Activity: Each entry should be restated word for word, with all pictures left out.

Dataset extract:
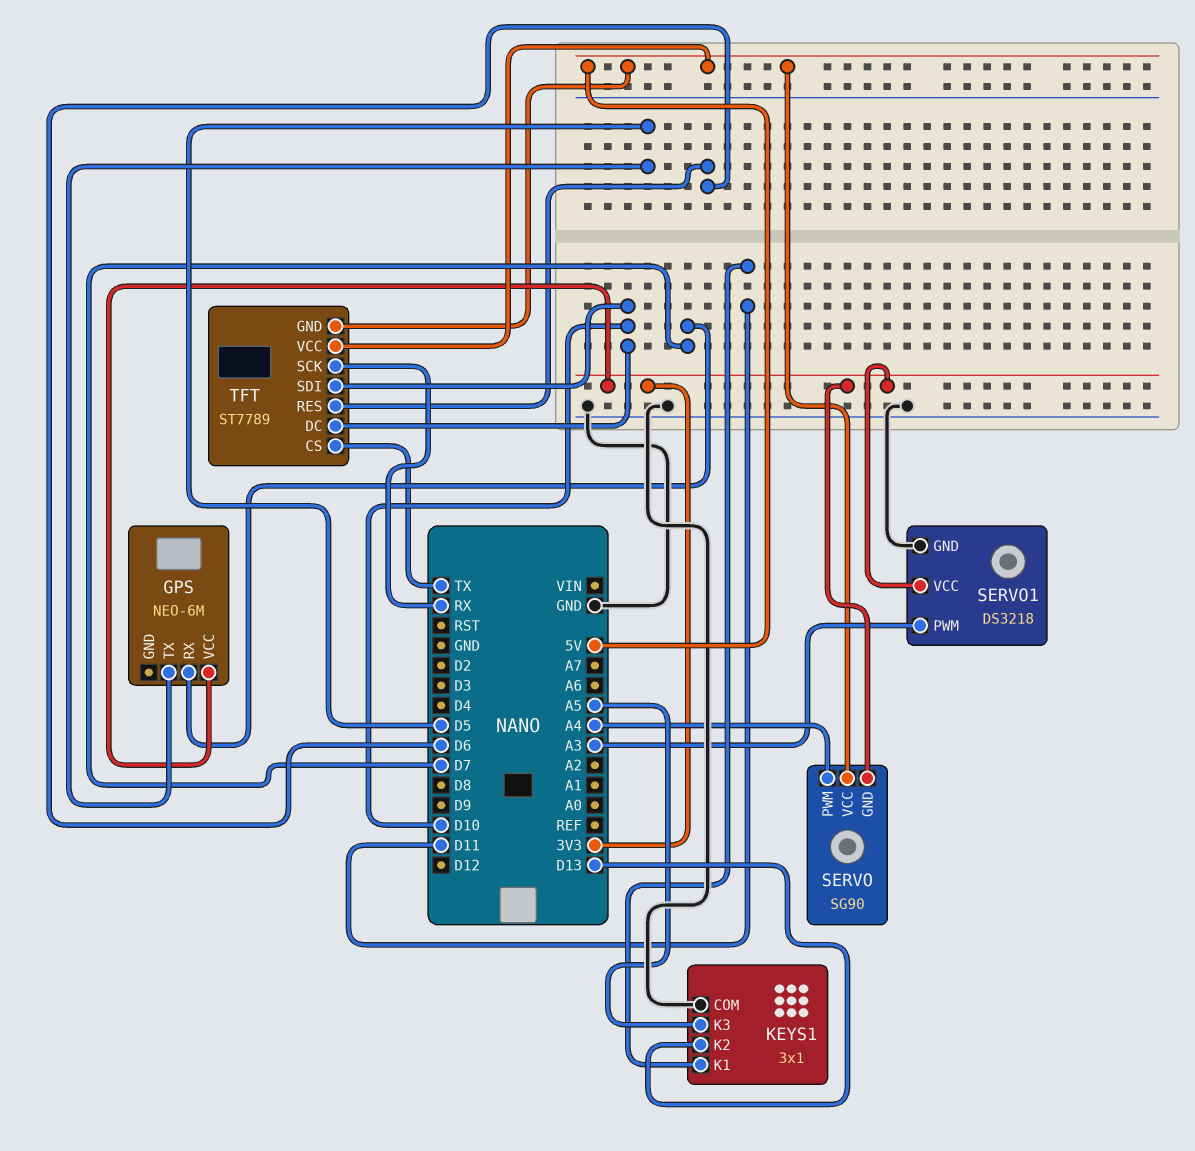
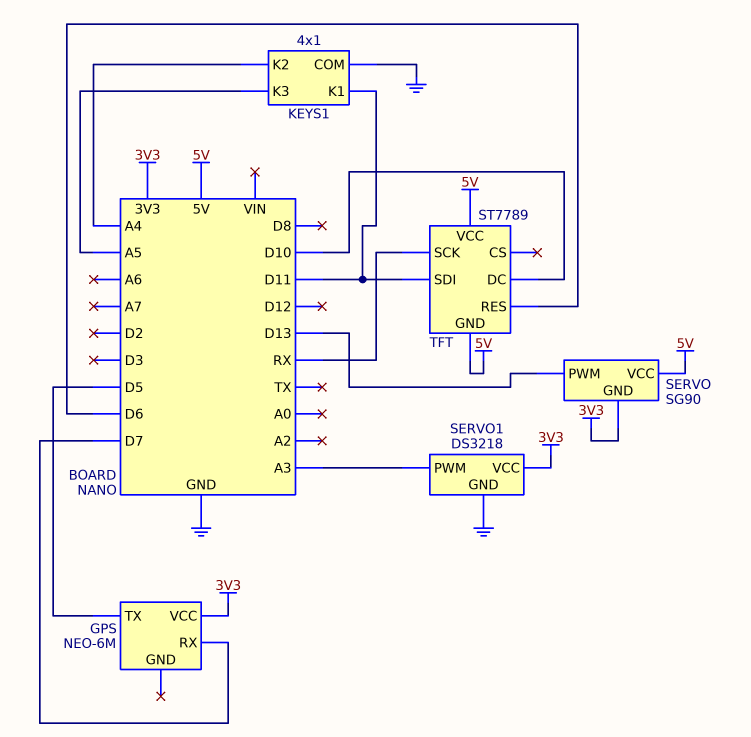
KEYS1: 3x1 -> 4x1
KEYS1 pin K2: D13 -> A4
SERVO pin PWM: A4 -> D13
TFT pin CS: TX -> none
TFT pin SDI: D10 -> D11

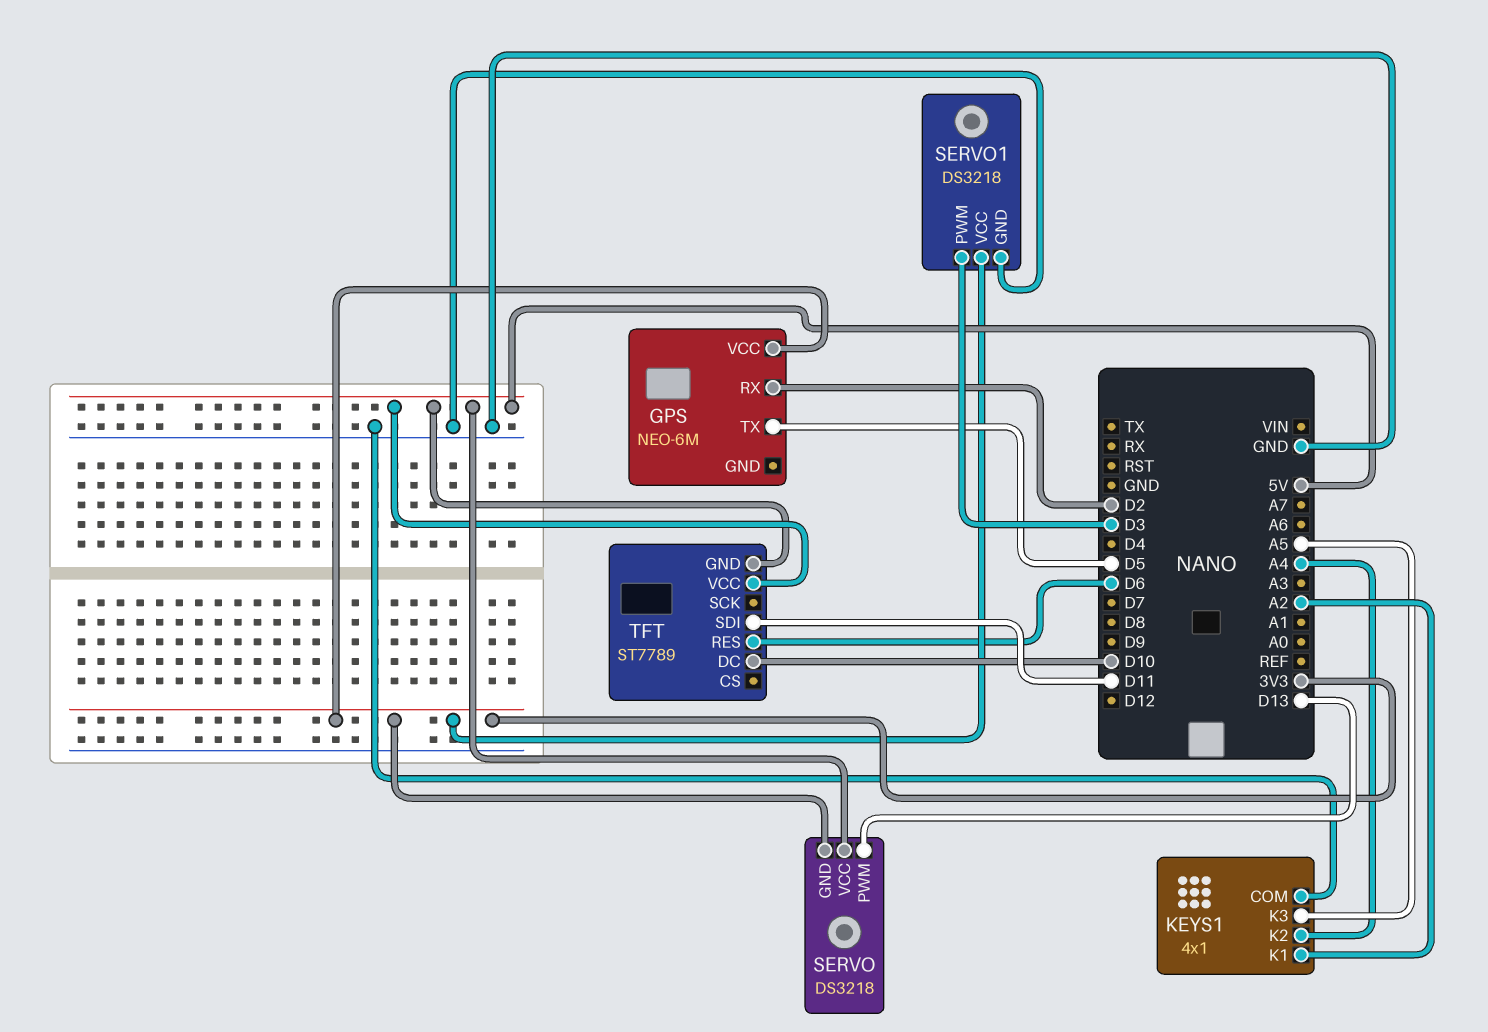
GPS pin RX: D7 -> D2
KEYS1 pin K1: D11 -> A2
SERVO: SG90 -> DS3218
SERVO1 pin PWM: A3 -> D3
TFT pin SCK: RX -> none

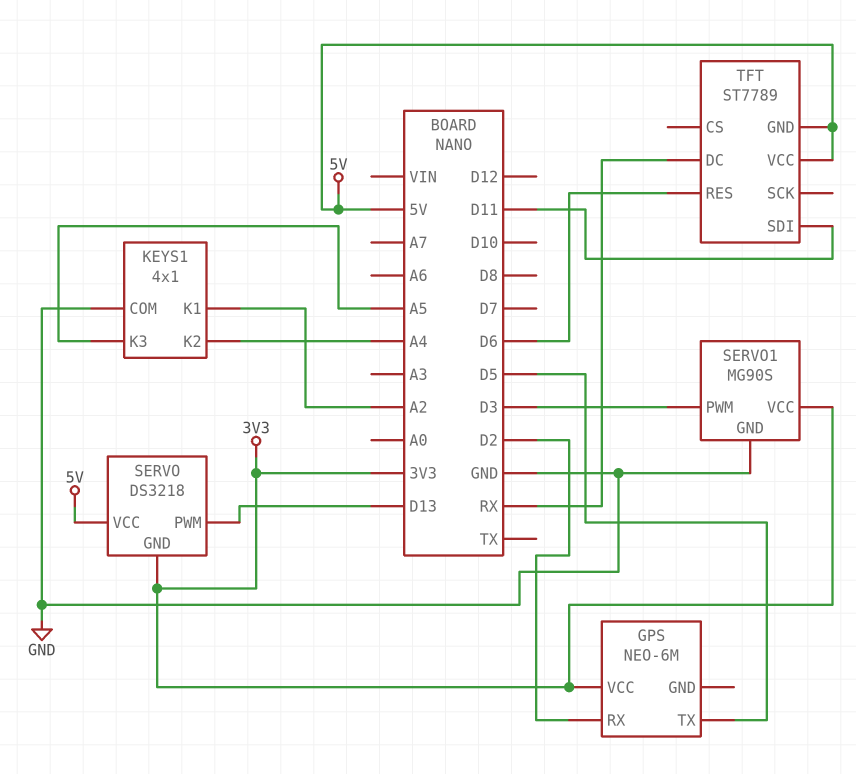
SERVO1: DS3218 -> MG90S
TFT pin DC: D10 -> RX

Expected output:
KEYS1: 3x1 -> 4x1
KEYS1 pin K2: D13 -> A4
SERVO pin PWM: A4 -> D13
TFT pin CS: TX -> none
TFT pin SDI: D10 -> D11

GPS pin RX: D7 -> D2
KEYS1 pin K1: D11 -> A2
SERVO: SG90 -> DS3218
SERVO1 pin PWM: A3 -> D3
TFT pin SCK: RX -> none

SERVO1: DS3218 -> MG90S
TFT pin DC: D10 -> RX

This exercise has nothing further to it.